> What is expected:
Please gather every line from the items below that contains the string "mark", treating uppercase and lowercase as different.

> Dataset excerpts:
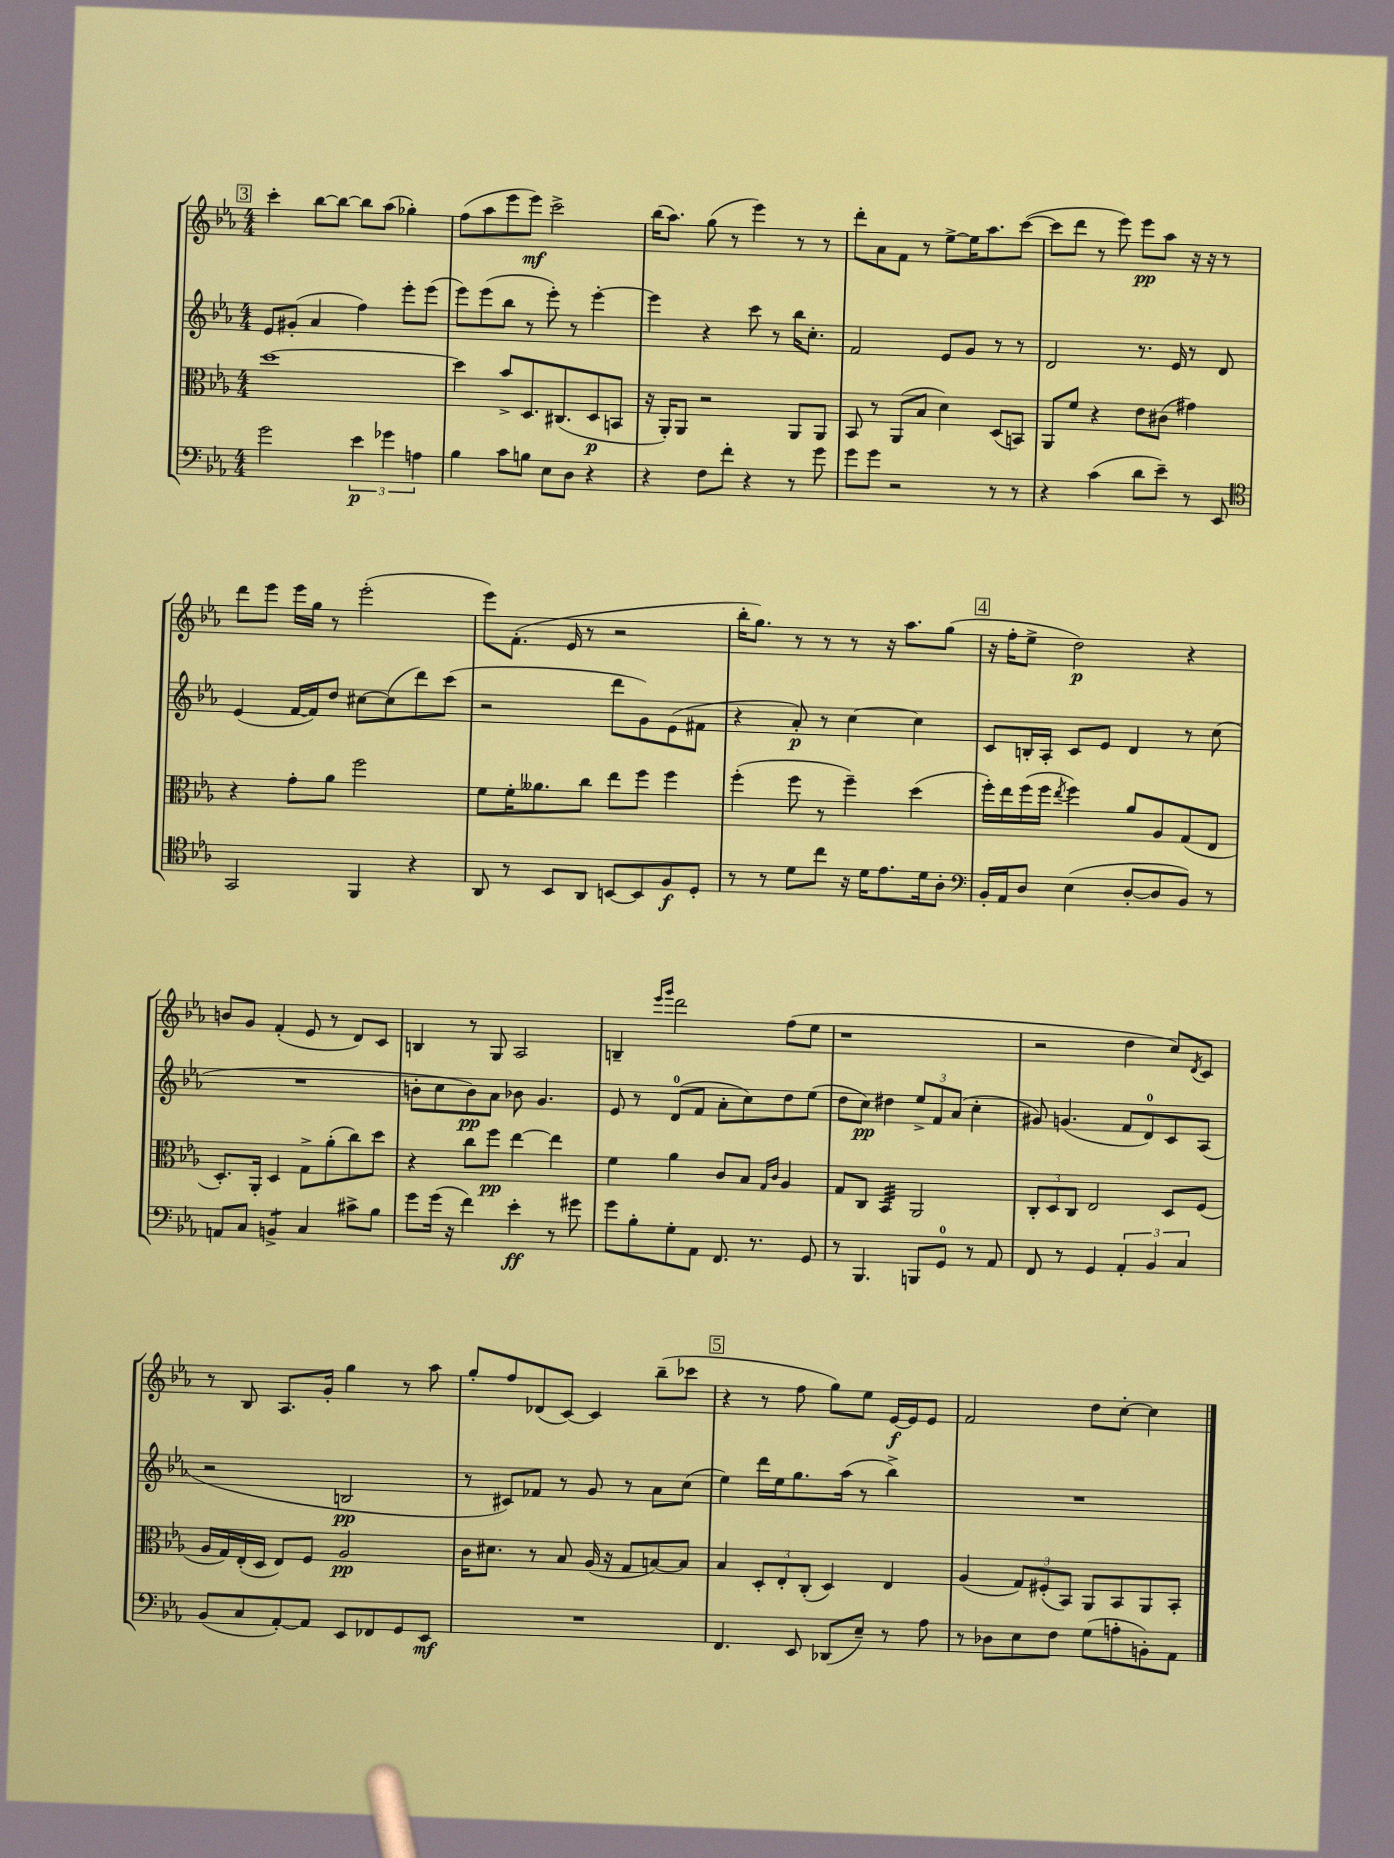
<<
\new StaffGroup <<
\new Staff = "s0" {
    \clef treble \key ees \major \numericTimeSignature \time 4/4
    \mark \markup { \box "3" } c'''4-. bes''8~ bes''8~ bes''8 aes''8( ges''4-.) |
    f''8( aes''8 ees'''8 ees'''8\mf) c'''2-> |
    bes''16( aes''8.) g''8( r8 ees'''4) r8 r8 |
    d'''8-. aes'8 f'8 r8 ees''8~-> ees''16 aes''8. c'''8~( |
    c'''8 d'''8 r8 ees'''8) ees'''8\pp aes''8 r16 r16 r8 |
    d'''8 ees'''8 ees'''16 g''16 r8 ees'''2-.( |
    ees'''8) f'8.-.( ees'16 r8 r2 |
    bes''16-. g''8.) r8 r8 r8 r16 aes''8. g''8( |
    \mark \markup { \box "4" } r16 f''16-. ees''8-> d''2\p) r4 |
    b'8 g'8 f'4-.( ees'8 r8 d'8) c'8 |
    b4 r8 g8 aes2 |
    b4-- \grace { ees'''16 g'''16 } d'''2 f''8( ees''8 |
    r1 |
    r2 d''4 c''8) \acciaccatura { d'8 } c'8 |
    r8 bes8 aes8. g'16-. g''4 r8 aes''8 |
    g''8-. f''8 des'8( c'8~) c'4 bes''8--( ces'''8 |
    \mark \markup { \box "5" } r4 r8 f''8 g''8) ees''8 ees'16~\f ees'16 ees'8 |
    f'2 d''8 c''8~-. c''4 \bar "|." |
}
\new Staff = "s1" {
    \clef treble \key ees \major \numericTimeSignature \time 4/4
    \mark \markup { \box "3" } ees'8 gis'8-.( aes'4 f''4) ees'''8-. ees'''8( |
    ees'''8) ees'''8( bes''8 r8 ees'''8-.) r8 ees'''4~-. |
    ees'''4 r4 c'''8 r8 bes''16 c''8.-. |
    f'2 ees'8 g'8 r8 r8 |
    d'2 r8. ees'16 r8 d'8 |
    ees'4( f'16~ f'16) d''8 cis''8~ cis''8( d'''8) c'''8( |
    r2 d'''8 g'8) ees'8( fis'8 |
    r4 aes'8-.\p) r8 c''4~ c''4 |
    \mark \markup { \box "4" } c'8 b16-. aes16-. c'8 ees'8 d'4 r8 c''8( |
    R1 |
    b'8-. c''8 b'8\pp) aes'8 bes'8 g'4. |
    ees'8 r8 d'8-0( f'8 aes'8-. c''8) d''8 ees''8( |
    d''8 c''8\pp) dis''4 \tuplet 3/2 { ees''8-> f'8 aes'8( } c''4-. |
    gis'8) g'4.( f'8 d'8-0) c'8 aes8( |
    r2 b2\pp |
    r8 cis'8) fes'8 r8 g'8 r8 aes'8 c''8( |
    \mark \markup { \box "5" } ees''4) d'''16 ees''16 g''8. aes''16( r8 bes''4->) |
    R1 \bar "|." |
}
\new Staff = "s2" {
    \clef alto \key ees \major \numericTimeSignature \time 4/4
    \mark \markup { \box "3" } d''1~ |
    d''4 bes'8-> d8. cis8.( d8\p b,8 |
    r16 aes,16-.) aes,8 r2 aes,8 aes,8 |
    bes,8 r8 aes,8( bes8 d'4) d8( b,8) |
    aes,8 f'8 r4 ees'8 cis'8( gis'4) |
    r4 g'8-. aes'8 f''2 |
    f'8 f'16-. aeses'8. c''8 ees''8 f''8 f''4 |
    f''4-.( f''8 r8 f''4--) d''4( |
    \mark \markup { \box "4" } f''16-.) ees''16 f''16( f''16 \acciaccatura { ees''8 } f''4) aes'8 aes8 g8( ees8 |
    d8.-.) aes,16-. d4 g8-> aes'8-.( c''8) d''8 |
    r4 c''8 f''8\pp ees''4~ ees''4 |
    f'4 aes'4 c'8 bes8 \grace { g16 c'16 } aes4 |
    g8 c8 bes,4:32 aes,2 |
    \tuplet 3/2 { c8-. d8 c8 } ees2 d8 f8( |
    aes16 g16) ees16-.( d16 ees8) f8 aes2\pp |
    c'16 dis'8. r8 bes8 aes16( r16 g8 b8~) b8 |
    \mark \markup { \box "5" } bes4 \tuplet 3/2 { d8-. ees8-. c8-.( } d4) ees4 |
    aes4( \tuplet 3/2 { g8) fis8-.( bes,8) } aes,8 bes,8 aes,8 bes,8-. \bar "|." |
}
\new Staff = "s3" {
    \clef bass \key ees \major \numericTimeSignature \time 4/4
    \mark \markup { \box "3" } g'2 \tuplet 3/2 { ees'4\p ges'4 a4 } |
    bes4 c'8 b8 ees8 d8 r4 |
    r4 f8 f'8-. r4 r8 g'8 |
    g'8 g'8 r2 r8 r8 |
    r4 c'4( d'8 ees'8--) r8 ees,8 |
    \clef tenor g,2 f,4 r4 |
    aes,8 r8 bes,8 aes,8 b,8~ b,8 f8\f d8-. |
    r8 r8 d'8 c''8 r16 d'16 ees'8. d'16 aes8-. |
    \mark \markup { \box "4" } \clef bass bes,16-. aes,16 d8 ees4( d8~-. d8 bes,8) r8 |
    a,8 c8 b,4:8-> c4 cis'8-> bes8 |
    g'8 g'16( r16 f'4) ees'4-.\ff r8 gis'8 |
    g'8 bes8-. g8-. aes,8 f,8. r8. g,8 |
    r8 bes,,4. b,,8 g,8-0 r8 aes,8 |
    f,8 r8 g,4 \tuplet 3/2 { aes,4-. bes,4 c4 } |
    bes,8( c8 aes,8~-.) aes,8 ees,8 fes,8 g,8 ees,8\mf |
    R1 |
    \mark \markup { \box "5" } f,4. ees,8 des,8( ees8--) r8 aes8 |
    r8 des8 ees8 f8 g8( a8-. b,8-.) aes,8 \bar "|." |
}
>>
>>
\layout { \context { \Score \remove "Bar_number_engraver" } }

> Result:
    \mark \markup { \box "3" } c'''4-. bes''8~ bes''8~ bes''8 aes''8( ges''4-.) |
    \mark \markup { \box "4" } r16 f''16-. ees''8-> d''2\p) r4 |
    \mark \markup { \box "5" } r4 r8 f''8 g''8) ees''8 ees'16~\f ees'16 ees'8 |
    \mark \markup { \box "3" } ees'8 gis'8-.( aes'4 f''4) ees'''8-. ees'''8( |
    \mark \markup { \box "4" } c'8 b16-. aes16-. c'8 ees'8 d'4 r8 c''8( |
    \mark \markup { \box "5" } ees''4) d'''16 ees''16 g''8. aes''16( r8 bes''4->) |
    \mark \markup { \box "3" } d''1~ |
    \mark \markup { \box "4" } f''16-.) ees''16 f''16( f''16 \acciaccatura { ees''8 } f''4) aes'8 aes8 g8( ees8 |
    \mark \markup { \box "5" } bes4 \tuplet 3/2 { d8-. ees8-. c8-.( } d4) ees4 |
    \mark \markup { \box "3" } g'2 \tuplet 3/2 { ees'4\p ges'4 a4 } |
    \mark \markup { \box "4" } \clef bass bes,16-. aes,16 d8 ees4( d8~-. d8 bes,8) r8 |
    \mark \markup { \box "5" } f,4. ees,8 des,8( ees8--) r8 aes8 |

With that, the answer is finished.